WHAT YOU WILL DO: Given the records that follow, return each one verbatim.

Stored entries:

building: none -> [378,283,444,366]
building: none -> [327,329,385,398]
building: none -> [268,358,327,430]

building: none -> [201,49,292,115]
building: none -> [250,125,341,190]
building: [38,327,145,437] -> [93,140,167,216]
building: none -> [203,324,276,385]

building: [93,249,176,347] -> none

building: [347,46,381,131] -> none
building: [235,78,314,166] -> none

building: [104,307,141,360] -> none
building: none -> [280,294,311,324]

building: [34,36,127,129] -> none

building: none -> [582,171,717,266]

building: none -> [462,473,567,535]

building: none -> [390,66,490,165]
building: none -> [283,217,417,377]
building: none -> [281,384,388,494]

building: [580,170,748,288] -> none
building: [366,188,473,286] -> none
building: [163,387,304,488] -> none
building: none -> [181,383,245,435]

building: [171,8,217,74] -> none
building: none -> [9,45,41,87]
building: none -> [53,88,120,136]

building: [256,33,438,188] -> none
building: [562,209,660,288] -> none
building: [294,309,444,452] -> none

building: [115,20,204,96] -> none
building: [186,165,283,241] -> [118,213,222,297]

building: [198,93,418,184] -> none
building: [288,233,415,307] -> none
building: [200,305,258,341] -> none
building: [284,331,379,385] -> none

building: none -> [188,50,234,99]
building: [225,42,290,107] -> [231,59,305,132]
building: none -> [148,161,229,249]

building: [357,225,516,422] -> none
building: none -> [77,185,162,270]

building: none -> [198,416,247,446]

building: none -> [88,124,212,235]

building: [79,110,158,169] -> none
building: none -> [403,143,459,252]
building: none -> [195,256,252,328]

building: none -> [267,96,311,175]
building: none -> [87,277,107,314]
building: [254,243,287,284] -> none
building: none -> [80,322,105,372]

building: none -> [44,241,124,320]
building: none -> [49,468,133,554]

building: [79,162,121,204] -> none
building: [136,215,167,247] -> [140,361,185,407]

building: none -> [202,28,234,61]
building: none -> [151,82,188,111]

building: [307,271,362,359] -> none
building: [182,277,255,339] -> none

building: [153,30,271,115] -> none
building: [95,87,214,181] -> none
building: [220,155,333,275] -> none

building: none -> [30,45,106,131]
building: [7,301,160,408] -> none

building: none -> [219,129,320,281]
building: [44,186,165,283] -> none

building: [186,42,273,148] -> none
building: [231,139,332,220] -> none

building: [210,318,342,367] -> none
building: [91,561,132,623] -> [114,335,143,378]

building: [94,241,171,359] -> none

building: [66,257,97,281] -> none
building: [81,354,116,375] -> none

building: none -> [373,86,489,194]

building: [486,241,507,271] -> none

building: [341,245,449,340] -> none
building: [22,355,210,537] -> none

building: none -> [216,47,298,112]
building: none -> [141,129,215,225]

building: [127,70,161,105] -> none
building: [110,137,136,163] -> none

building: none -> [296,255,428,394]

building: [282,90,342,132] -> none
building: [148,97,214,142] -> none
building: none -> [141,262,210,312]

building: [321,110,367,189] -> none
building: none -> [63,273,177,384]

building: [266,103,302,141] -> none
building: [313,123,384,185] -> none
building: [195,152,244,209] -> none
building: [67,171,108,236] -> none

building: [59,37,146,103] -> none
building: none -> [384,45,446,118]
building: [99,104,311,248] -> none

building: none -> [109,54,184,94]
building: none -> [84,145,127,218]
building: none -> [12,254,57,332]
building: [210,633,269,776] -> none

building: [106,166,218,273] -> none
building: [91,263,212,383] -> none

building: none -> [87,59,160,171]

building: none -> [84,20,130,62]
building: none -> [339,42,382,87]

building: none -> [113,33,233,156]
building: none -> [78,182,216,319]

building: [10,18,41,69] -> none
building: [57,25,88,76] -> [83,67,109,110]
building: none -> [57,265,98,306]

SOLUTION:
building: none -> [378,283,444,366]
building: none -> [327,329,385,398]
building: none -> [268,358,327,430]

building: none -> [201,49,292,115]
building: none -> [250,125,341,190]
building: [38,327,145,437] -> [93,140,167,216]
building: none -> [203,324,276,385]

building: [93,249,176,347] -> none

building: [347,46,381,131] -> none
building: [235,78,314,166] -> none

building: [104,307,141,360] -> none
building: none -> [280,294,311,324]

building: [34,36,127,129] -> none

building: none -> [582,171,717,266]

building: none -> [462,473,567,535]

building: none -> [390,66,490,165]
building: none -> [283,217,417,377]
building: none -> [281,384,388,494]

building: [580,170,748,288] -> none
building: [366,188,473,286] -> none
building: [163,387,304,488] -> none
building: none -> [181,383,245,435]

building: [171,8,217,74] -> none
building: none -> [9,45,41,87]
building: none -> [53,88,120,136]

building: [256,33,438,188] -> none
building: [562,209,660,288] -> none
building: [294,309,444,452] -> none

building: [115,20,204,96] -> none
building: [186,165,283,241] -> [118,213,222,297]

building: [198,93,418,184] -> none
building: [288,233,415,307] -> none
building: [200,305,258,341] -> none
building: [284,331,379,385] -> none

building: none -> [188,50,234,99]
building: [225,42,290,107] -> [231,59,305,132]
building: none -> [148,161,229,249]

building: [357,225,516,422] -> none
building: none -> [77,185,162,270]

building: none -> [198,416,247,446]

building: none -> [88,124,212,235]

building: [79,110,158,169] -> none
building: none -> [403,143,459,252]
building: none -> [195,256,252,328]

building: none -> [267,96,311,175]
building: none -> [87,277,107,314]
building: [254,243,287,284] -> none
building: none -> [80,322,105,372]

building: none -> [44,241,124,320]
building: none -> [49,468,133,554]

building: [79,162,121,204] -> none
building: [136,215,167,247] -> [140,361,185,407]

building: none -> [202,28,234,61]
building: none -> [151,82,188,111]

building: [307,271,362,359] -> none
building: [182,277,255,339] -> none

building: [153,30,271,115] -> none
building: [95,87,214,181] -> none
building: [220,155,333,275] -> none

building: none -> [30,45,106,131]
building: [7,301,160,408] -> none

building: none -> [219,129,320,281]
building: [44,186,165,283] -> none

building: [186,42,273,148] -> none
building: [231,139,332,220] -> none

building: [210,318,342,367] -> none
building: [91,561,132,623] -> [114,335,143,378]

building: [94,241,171,359] -> none

building: [66,257,97,281] -> none
building: [81,354,116,375] -> none

building: none -> [373,86,489,194]

building: [486,241,507,271] -> none

building: [341,245,449,340] -> none
building: [22,355,210,537] -> none

building: none -> [216,47,298,112]
building: none -> [141,129,215,225]

building: [127,70,161,105] -> none
building: [110,137,136,163] -> none

building: none -> [296,255,428,394]

building: [282,90,342,132] -> none
building: [148,97,214,142] -> none
building: none -> [141,262,210,312]

building: [321,110,367,189] -> none
building: none -> [63,273,177,384]

building: [266,103,302,141] -> none
building: [313,123,384,185] -> none
building: [195,152,244,209] -> none
building: [67,171,108,236] -> none

building: [59,37,146,103] -> none
building: none -> [384,45,446,118]
building: [99,104,311,248] -> none

building: none -> [109,54,184,94]
building: none -> [84,145,127,218]
building: none -> [12,254,57,332]
building: [210,633,269,776] -> none

building: [106,166,218,273] -> none
building: [91,263,212,383] -> none

building: none -> [87,59,160,171]

building: none -> [84,20,130,62]
building: none -> [339,42,382,87]

building: none -> [113,33,233,156]
building: none -> [78,182,216,319]

building: [10,18,41,69] -> none
building: [57,25,88,76] -> [83,67,109,110]
building: none -> [57,265,98,306]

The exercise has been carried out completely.